__PROBLEM TO SOLVE__
Read through the listing and copy every line that contains the word "plate".
(Beginning of EXTRACTED MATERIAL)
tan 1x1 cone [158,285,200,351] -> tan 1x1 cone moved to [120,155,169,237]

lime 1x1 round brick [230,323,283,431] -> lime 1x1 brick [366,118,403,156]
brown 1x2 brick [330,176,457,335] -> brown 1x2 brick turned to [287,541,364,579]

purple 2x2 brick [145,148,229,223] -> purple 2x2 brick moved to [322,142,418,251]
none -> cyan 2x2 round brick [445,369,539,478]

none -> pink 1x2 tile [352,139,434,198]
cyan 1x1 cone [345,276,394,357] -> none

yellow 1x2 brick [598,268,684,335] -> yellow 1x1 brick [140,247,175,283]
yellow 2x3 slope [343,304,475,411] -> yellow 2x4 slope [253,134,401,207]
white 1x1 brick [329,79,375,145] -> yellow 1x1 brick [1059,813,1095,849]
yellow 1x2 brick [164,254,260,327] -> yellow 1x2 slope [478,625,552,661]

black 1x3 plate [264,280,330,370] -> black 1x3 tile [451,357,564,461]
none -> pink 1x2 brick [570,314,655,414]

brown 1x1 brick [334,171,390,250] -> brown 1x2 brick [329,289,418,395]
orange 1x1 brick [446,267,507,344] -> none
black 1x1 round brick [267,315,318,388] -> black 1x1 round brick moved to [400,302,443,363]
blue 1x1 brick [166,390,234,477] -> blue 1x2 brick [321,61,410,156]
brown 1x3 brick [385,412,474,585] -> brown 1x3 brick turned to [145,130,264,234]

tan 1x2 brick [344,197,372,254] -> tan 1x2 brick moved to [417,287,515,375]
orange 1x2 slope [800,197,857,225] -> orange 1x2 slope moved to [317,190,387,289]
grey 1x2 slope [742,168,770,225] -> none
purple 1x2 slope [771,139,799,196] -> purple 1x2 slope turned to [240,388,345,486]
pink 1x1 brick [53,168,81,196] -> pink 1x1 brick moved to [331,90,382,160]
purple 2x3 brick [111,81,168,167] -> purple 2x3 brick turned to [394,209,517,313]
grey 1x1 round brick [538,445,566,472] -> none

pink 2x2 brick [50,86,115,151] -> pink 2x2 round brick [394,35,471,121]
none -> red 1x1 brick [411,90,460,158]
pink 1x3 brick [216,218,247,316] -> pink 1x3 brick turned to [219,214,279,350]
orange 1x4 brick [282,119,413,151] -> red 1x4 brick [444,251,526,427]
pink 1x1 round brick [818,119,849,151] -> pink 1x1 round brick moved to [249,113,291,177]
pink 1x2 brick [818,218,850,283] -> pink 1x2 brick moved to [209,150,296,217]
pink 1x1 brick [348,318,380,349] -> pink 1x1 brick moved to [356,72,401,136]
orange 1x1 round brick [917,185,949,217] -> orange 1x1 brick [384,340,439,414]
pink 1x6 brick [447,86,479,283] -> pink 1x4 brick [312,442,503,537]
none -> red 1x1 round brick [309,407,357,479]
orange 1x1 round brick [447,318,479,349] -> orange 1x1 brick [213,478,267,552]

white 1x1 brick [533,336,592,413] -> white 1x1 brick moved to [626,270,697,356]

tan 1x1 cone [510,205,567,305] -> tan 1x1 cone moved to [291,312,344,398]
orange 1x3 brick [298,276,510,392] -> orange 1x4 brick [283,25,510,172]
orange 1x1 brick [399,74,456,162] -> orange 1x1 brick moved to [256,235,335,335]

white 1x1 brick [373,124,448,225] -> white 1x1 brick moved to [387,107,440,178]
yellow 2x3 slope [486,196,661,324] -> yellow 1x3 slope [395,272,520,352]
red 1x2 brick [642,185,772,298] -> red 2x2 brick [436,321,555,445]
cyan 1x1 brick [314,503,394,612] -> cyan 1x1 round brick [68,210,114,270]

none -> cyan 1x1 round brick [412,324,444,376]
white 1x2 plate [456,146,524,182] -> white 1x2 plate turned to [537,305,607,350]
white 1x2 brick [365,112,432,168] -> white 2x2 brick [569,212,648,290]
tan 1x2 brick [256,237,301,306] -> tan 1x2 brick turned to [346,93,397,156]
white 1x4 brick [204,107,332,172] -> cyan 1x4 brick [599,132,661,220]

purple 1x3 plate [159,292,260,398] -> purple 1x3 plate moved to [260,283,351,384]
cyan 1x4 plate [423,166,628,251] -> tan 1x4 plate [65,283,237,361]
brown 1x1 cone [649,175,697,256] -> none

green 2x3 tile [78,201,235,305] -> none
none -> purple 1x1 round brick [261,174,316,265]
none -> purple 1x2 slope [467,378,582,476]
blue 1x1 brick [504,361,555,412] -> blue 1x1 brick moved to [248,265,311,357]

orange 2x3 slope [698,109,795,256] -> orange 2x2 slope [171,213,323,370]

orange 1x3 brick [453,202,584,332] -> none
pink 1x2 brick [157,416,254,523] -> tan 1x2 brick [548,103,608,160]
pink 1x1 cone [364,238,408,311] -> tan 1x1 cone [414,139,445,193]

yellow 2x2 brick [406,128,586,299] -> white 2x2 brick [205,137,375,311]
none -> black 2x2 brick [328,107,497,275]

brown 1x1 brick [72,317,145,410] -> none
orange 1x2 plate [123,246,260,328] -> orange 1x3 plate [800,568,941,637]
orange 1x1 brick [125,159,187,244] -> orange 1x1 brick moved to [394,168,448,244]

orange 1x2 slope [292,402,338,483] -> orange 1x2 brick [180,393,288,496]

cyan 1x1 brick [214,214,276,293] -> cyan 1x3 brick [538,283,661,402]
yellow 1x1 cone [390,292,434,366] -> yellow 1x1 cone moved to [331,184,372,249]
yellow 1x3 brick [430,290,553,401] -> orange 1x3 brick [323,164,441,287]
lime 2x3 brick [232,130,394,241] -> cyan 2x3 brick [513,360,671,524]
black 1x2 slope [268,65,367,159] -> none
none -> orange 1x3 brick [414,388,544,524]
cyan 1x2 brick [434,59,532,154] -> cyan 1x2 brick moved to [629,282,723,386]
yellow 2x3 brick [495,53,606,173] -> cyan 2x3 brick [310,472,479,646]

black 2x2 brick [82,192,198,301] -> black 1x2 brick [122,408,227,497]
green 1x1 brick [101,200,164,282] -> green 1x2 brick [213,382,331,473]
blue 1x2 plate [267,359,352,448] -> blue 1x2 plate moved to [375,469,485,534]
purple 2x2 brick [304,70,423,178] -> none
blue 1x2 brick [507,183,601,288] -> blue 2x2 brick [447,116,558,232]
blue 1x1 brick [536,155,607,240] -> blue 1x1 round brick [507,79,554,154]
(End of EXTRACTED MATERIAL)
__EXERCISE OUTPUT__
black 1x3 plate [264,280,330,370] -> black 1x3 tile [451,357,564,461]
white 1x2 plate [456,146,524,182] -> white 1x2 plate turned to [537,305,607,350]
purple 1x3 plate [159,292,260,398] -> purple 1x3 plate moved to [260,283,351,384]
cyan 1x4 plate [423,166,628,251] -> tan 1x4 plate [65,283,237,361]
orange 1x2 plate [123,246,260,328] -> orange 1x3 plate [800,568,941,637]
blue 1x2 plate [267,359,352,448] -> blue 1x2 plate moved to [375,469,485,534]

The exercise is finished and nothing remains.